• WORK INSTRUCTIONS
If a line in the listing carries the word "brown", return a copy of that line.
----------
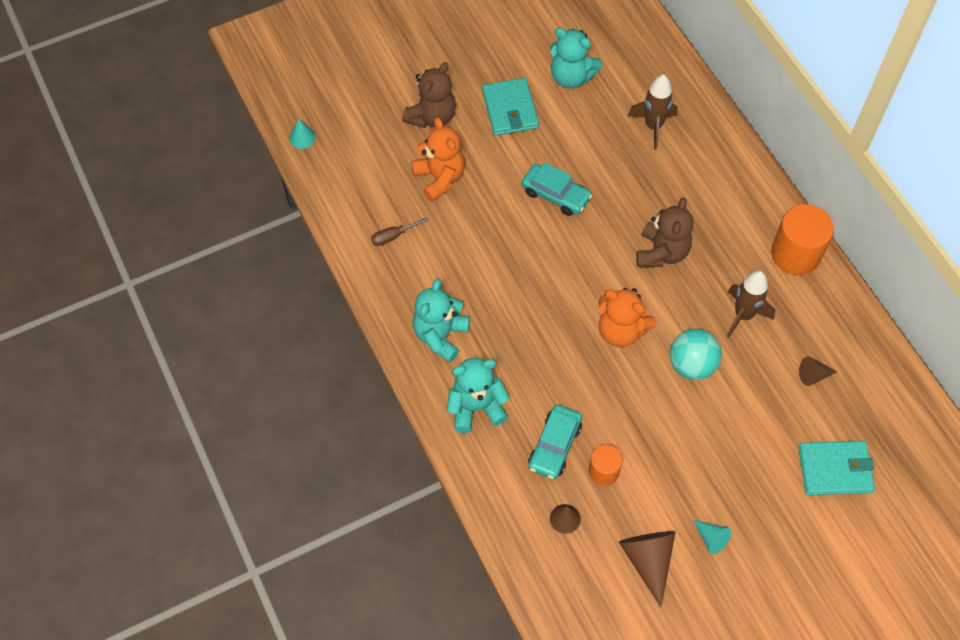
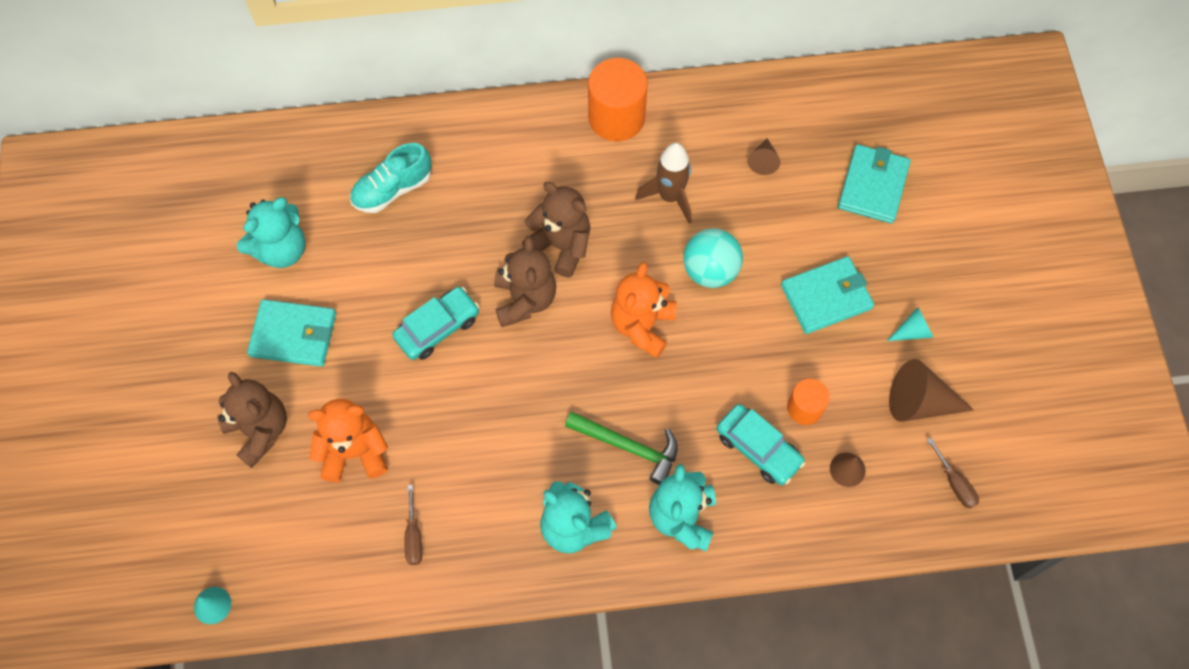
camera: 70 degrees left, 5 degrees up
(517, 353) = (628, 447): none -> green hammer
(588, 607) = (954, 483): none -> brown screwdriver
(605, 243) = (525, 299): none -> brown teddy bear
(621, 331) = (642, 326): orange teddy bear -> orange teddy bear turned 150 degrees clockwise
(653, 126) = (392, 189): brown rocket -> turquoise shoe
(710, 460) = (826, 297): none -> turquoise wallet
----------
• RESPONSE
(588, 607) = (954, 483): none -> brown screwdriver
(605, 243) = (525, 299): none -> brown teddy bear
(653, 126) = (392, 189): brown rocket -> turquoise shoe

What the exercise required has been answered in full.